§ What is expected
Locate the line containing "Segment regions of <item>adipose" in the material below; repeat it and every line after it, exactly as written.
◆ ◆ ◆ ◆
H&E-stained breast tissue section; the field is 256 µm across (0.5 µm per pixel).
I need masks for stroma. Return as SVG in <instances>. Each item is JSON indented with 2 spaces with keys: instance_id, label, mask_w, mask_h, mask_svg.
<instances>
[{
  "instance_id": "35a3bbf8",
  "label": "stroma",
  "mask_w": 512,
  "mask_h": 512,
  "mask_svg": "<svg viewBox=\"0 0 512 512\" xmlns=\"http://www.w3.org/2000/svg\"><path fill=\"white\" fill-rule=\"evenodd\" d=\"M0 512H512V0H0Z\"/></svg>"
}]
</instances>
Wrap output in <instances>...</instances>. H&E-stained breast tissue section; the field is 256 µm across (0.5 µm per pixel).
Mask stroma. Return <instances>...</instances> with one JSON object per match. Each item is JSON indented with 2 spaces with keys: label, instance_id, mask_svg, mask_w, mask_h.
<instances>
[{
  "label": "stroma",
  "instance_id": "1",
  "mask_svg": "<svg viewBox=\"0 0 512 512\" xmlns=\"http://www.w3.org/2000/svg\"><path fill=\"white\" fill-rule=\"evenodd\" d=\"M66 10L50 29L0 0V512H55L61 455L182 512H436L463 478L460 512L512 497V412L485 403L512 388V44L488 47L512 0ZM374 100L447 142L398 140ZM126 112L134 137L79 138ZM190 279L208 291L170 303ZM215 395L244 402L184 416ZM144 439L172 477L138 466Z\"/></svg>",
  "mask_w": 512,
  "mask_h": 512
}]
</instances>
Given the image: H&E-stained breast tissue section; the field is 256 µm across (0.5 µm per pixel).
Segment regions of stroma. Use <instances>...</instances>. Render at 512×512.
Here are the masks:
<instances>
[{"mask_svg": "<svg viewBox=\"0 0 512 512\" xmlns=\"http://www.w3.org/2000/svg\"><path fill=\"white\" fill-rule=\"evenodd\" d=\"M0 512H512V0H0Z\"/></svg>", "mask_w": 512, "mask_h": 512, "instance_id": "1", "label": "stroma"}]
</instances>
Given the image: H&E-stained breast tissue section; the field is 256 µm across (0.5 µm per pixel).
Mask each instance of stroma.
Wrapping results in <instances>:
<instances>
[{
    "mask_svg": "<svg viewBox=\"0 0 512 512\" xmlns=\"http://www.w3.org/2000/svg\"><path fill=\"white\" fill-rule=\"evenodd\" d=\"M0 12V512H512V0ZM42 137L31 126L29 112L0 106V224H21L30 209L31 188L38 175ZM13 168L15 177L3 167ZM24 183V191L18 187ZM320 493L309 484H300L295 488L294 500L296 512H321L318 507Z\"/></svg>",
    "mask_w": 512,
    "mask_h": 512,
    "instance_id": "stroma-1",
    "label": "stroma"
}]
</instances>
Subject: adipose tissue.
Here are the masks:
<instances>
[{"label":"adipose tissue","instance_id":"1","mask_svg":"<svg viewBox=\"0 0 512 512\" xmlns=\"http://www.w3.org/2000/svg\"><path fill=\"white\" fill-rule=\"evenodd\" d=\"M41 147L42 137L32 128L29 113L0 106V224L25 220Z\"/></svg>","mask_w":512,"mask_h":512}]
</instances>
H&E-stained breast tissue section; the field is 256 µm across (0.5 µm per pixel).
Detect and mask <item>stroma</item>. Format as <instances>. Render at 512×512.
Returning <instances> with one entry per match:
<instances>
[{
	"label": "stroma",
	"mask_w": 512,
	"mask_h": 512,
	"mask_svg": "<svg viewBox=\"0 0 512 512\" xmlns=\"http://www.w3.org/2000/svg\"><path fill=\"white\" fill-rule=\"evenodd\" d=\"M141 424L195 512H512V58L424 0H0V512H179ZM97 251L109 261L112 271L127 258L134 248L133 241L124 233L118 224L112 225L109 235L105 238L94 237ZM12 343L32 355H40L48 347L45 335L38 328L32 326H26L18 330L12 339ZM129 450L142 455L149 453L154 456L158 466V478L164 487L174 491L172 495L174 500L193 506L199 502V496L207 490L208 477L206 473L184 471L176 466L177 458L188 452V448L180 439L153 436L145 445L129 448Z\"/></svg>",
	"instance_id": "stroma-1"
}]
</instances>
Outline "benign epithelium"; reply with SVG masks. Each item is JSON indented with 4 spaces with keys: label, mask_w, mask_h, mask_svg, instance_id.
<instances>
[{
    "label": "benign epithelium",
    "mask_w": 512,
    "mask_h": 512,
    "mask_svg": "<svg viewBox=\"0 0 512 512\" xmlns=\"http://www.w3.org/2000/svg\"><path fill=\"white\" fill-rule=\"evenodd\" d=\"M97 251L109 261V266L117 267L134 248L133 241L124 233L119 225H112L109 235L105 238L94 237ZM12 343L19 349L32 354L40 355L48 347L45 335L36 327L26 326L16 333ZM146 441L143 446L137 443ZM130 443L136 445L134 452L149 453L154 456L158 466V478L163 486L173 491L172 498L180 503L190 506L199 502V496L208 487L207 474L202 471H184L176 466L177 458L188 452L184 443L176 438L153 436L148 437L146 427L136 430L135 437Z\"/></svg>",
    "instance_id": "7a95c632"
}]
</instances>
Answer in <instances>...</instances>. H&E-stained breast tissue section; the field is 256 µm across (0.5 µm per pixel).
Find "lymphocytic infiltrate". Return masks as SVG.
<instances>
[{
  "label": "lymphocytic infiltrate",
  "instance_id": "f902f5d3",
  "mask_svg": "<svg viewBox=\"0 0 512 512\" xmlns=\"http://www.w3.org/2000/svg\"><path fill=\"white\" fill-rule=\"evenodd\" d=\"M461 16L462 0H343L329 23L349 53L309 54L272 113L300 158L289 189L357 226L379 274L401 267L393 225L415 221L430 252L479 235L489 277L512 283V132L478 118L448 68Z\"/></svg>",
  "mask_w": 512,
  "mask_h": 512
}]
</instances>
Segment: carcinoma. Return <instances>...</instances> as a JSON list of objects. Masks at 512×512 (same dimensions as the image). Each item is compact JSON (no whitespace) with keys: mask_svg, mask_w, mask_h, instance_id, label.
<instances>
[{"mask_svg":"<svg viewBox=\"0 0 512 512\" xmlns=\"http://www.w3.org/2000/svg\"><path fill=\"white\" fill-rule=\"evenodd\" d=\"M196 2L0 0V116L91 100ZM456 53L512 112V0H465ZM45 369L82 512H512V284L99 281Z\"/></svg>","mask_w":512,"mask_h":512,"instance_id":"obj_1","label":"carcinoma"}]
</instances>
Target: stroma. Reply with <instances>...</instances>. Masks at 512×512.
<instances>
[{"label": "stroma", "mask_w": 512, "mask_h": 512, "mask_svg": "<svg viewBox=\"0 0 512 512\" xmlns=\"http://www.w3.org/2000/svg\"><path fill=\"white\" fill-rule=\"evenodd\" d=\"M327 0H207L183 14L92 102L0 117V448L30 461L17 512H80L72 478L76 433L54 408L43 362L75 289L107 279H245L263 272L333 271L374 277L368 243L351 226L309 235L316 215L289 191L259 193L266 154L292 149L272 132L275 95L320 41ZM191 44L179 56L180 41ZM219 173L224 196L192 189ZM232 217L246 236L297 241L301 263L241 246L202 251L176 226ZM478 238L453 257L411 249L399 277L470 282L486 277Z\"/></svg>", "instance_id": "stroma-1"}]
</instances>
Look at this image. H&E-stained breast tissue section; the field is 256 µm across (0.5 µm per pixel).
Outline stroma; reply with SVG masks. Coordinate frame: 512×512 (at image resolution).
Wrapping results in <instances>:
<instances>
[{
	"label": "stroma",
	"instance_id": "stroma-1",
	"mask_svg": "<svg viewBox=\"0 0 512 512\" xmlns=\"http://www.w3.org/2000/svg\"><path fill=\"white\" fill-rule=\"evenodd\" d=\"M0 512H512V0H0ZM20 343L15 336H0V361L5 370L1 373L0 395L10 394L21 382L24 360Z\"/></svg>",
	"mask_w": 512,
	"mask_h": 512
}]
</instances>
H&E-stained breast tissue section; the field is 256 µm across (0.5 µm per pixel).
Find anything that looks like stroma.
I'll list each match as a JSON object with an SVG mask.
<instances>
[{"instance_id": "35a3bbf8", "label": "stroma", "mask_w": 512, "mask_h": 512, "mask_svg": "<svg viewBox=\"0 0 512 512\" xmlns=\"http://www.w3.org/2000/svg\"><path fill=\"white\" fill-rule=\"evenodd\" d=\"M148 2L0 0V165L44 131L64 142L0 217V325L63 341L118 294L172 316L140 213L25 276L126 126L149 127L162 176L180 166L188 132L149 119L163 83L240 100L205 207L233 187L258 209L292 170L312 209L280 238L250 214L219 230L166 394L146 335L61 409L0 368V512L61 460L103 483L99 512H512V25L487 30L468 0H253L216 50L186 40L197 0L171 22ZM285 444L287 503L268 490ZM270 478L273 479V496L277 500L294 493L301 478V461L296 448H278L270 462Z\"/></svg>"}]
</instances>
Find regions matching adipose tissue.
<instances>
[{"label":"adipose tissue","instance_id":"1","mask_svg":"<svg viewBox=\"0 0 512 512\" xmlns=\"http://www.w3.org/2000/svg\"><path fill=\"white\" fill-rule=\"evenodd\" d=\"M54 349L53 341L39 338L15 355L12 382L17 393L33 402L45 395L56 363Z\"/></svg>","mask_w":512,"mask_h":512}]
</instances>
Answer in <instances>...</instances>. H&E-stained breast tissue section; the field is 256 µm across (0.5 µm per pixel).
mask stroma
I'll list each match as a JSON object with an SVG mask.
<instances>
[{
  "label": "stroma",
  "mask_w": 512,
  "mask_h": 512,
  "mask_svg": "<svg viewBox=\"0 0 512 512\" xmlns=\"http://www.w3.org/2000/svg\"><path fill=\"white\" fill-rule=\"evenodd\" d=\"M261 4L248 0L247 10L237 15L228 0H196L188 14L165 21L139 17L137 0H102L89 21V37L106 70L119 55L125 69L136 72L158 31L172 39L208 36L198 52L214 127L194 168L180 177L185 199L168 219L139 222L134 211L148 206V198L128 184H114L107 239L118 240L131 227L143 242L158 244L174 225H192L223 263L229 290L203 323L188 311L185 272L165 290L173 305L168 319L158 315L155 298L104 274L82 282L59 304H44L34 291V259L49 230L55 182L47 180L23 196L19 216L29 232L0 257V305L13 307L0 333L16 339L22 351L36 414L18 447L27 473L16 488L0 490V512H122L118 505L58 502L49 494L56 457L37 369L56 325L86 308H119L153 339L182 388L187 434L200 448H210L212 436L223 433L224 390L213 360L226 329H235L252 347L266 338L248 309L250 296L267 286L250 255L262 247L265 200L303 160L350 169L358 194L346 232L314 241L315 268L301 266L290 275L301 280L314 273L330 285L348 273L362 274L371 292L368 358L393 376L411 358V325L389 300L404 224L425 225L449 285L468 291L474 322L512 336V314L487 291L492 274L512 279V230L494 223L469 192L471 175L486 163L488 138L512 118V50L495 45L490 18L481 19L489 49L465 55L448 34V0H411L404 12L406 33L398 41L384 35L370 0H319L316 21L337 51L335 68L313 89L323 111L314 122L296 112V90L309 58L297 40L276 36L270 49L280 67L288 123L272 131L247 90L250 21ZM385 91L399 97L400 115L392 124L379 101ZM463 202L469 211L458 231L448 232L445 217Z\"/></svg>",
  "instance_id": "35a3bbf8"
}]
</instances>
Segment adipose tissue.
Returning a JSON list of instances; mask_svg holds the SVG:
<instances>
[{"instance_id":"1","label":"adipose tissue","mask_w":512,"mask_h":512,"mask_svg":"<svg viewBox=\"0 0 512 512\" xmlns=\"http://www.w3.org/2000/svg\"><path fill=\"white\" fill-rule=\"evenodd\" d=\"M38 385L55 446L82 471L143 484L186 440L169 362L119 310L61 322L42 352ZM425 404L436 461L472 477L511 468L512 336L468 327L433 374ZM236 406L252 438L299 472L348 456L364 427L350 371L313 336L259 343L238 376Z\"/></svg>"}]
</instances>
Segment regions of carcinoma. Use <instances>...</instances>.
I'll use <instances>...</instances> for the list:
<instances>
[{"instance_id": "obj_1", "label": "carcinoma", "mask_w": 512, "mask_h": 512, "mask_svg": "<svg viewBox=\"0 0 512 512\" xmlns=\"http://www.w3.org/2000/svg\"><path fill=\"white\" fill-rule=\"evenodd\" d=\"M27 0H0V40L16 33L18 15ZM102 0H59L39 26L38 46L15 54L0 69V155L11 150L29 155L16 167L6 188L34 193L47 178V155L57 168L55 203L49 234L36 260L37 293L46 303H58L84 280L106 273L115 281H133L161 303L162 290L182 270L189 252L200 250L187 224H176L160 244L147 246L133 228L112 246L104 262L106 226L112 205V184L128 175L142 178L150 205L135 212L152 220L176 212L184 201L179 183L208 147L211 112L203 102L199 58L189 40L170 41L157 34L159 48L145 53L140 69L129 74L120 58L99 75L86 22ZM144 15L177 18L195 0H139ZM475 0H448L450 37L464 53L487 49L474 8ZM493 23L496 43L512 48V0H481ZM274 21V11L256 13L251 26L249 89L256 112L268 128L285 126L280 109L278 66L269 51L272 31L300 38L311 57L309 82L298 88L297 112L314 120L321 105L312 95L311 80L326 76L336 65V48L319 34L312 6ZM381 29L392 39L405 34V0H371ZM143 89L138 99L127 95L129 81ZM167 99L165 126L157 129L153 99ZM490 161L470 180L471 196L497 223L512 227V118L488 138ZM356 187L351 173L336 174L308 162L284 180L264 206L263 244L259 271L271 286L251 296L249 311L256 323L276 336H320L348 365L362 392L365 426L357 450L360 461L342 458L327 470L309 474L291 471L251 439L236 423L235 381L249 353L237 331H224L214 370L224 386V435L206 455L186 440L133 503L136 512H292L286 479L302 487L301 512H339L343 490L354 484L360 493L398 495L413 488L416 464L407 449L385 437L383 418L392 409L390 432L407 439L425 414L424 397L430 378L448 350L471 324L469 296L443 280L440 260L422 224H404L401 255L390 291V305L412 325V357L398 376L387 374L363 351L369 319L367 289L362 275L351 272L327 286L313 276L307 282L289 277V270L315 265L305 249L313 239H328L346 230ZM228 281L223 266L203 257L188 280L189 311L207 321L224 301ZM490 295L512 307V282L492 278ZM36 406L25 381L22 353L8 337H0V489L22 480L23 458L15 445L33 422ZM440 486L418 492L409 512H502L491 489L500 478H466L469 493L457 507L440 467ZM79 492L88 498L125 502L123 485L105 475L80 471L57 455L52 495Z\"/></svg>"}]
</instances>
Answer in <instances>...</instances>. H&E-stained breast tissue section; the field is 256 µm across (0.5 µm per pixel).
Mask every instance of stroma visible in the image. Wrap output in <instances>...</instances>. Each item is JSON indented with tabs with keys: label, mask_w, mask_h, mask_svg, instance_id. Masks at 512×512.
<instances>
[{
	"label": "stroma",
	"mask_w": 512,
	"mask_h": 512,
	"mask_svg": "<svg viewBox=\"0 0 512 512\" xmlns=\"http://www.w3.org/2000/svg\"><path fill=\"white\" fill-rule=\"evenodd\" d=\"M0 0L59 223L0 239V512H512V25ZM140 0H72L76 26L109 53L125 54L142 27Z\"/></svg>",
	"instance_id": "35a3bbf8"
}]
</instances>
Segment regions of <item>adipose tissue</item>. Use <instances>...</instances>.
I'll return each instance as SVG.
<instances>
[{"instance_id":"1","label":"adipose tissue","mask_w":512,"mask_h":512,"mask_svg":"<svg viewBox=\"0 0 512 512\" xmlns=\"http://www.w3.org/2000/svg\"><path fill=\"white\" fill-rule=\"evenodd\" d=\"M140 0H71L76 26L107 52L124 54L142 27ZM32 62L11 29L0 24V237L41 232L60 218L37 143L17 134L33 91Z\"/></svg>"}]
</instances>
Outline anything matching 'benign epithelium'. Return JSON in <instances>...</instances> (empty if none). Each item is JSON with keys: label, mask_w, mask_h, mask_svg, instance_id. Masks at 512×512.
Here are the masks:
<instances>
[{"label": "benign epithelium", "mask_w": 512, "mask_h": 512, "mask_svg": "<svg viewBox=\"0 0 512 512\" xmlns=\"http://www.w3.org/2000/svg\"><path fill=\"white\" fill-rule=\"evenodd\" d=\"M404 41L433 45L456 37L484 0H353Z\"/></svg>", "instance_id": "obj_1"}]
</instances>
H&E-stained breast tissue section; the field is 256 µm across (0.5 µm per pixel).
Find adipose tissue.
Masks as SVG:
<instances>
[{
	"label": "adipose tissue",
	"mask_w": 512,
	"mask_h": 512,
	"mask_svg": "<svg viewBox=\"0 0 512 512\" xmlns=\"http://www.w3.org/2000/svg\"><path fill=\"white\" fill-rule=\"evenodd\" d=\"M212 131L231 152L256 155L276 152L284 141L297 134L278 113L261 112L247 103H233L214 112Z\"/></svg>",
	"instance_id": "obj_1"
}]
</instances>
◆ ◆ ◆ ◆
§ Answer to this problem
Segment regions of <item>adipose tissue</item>. Use <instances>...</instances>.
I'll return each instance as SVG.
<instances>
[{"instance_id":"1","label":"adipose tissue","mask_w":512,"mask_h":512,"mask_svg":"<svg viewBox=\"0 0 512 512\" xmlns=\"http://www.w3.org/2000/svg\"><path fill=\"white\" fill-rule=\"evenodd\" d=\"M140 0H71L76 26L107 52L124 54L142 27ZM32 62L11 29L0 24V237L41 232L60 218L37 143L17 134L33 91Z\"/></svg>"}]
</instances>
Outline anything matching 'benign epithelium'. Return JSON in <instances>...</instances> (empty if none). Each item is JSON with keys: label, mask_w, mask_h, mask_svg, instance_id. Masks at 512×512.
Here are the masks:
<instances>
[{"label": "benign epithelium", "mask_w": 512, "mask_h": 512, "mask_svg": "<svg viewBox=\"0 0 512 512\" xmlns=\"http://www.w3.org/2000/svg\"><path fill=\"white\" fill-rule=\"evenodd\" d=\"M404 41L433 45L456 37L484 0H353Z\"/></svg>", "instance_id": "obj_1"}]
</instances>
H&E-stained breast tissue section; the field is 256 µm across (0.5 µm per pixel).
Find adipose tissue.
Masks as SVG:
<instances>
[{
	"label": "adipose tissue",
	"mask_w": 512,
	"mask_h": 512,
	"mask_svg": "<svg viewBox=\"0 0 512 512\" xmlns=\"http://www.w3.org/2000/svg\"><path fill=\"white\" fill-rule=\"evenodd\" d=\"M212 131L231 152L256 155L276 152L284 141L297 134L278 113L261 112L247 103H233L214 112Z\"/></svg>",
	"instance_id": "obj_1"
}]
</instances>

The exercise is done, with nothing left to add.